• **Do this**: Extract each line of the material below that contains the word "real", and copy those lines in full.

• **Supplied information**:
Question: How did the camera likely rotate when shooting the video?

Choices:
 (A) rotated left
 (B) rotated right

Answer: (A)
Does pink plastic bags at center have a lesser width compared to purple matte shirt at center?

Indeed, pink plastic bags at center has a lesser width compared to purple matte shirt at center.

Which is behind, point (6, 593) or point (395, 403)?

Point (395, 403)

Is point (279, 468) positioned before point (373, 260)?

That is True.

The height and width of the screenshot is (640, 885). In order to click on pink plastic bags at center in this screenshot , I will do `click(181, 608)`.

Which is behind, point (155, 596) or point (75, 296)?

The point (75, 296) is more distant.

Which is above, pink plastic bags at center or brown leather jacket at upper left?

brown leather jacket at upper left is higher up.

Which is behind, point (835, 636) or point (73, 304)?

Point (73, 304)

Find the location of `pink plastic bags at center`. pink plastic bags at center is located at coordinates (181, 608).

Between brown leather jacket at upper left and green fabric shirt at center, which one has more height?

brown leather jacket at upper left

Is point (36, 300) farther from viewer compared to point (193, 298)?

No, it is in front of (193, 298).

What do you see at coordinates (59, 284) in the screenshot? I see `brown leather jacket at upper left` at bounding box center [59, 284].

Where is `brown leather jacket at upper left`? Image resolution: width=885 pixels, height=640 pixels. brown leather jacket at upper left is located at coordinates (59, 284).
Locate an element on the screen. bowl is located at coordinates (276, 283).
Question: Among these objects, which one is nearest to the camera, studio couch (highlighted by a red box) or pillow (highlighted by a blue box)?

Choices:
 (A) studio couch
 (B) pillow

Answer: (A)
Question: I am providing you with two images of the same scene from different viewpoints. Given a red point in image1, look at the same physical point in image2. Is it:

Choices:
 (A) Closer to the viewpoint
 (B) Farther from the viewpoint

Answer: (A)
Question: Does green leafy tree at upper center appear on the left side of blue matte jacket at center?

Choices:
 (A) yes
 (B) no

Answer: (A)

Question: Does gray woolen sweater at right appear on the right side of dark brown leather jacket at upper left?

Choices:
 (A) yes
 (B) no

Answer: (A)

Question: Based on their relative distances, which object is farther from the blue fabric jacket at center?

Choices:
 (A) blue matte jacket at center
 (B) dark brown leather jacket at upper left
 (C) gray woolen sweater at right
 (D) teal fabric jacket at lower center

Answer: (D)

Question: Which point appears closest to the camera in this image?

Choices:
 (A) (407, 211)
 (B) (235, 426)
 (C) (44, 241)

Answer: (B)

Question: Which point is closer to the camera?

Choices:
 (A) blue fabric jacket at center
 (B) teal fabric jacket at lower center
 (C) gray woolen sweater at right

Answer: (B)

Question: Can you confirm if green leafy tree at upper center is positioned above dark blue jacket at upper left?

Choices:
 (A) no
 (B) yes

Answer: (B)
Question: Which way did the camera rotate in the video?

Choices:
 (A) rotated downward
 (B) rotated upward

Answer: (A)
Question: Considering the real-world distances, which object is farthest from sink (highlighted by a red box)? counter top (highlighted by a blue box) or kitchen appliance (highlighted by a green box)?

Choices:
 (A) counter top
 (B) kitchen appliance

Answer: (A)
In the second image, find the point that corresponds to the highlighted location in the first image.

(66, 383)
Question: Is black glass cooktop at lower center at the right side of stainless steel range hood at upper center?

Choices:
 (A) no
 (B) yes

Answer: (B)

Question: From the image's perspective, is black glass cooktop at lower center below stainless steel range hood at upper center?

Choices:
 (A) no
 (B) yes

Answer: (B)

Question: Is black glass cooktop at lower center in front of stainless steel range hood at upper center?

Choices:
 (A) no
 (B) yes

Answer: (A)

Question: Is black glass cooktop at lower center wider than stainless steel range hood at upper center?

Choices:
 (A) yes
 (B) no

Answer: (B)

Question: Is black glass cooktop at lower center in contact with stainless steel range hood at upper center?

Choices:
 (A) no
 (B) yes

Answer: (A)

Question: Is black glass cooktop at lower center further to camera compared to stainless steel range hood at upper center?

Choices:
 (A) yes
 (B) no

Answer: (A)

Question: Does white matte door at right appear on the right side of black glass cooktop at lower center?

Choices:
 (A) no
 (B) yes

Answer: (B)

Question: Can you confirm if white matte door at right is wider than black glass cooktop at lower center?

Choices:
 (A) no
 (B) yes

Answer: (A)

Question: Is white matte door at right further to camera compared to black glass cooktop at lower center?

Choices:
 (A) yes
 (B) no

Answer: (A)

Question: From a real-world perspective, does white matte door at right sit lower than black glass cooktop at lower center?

• **Full answer**:
Question: Considering the real-world distances, which object is farthest from sink (highlighted by a red box)? counter top (highlighted by a blue box) or kitchen appliance (highlighted by a green box)?
Question: From a real-world perspective, does white matte door at right sit lower than black glass cooktop at lower center?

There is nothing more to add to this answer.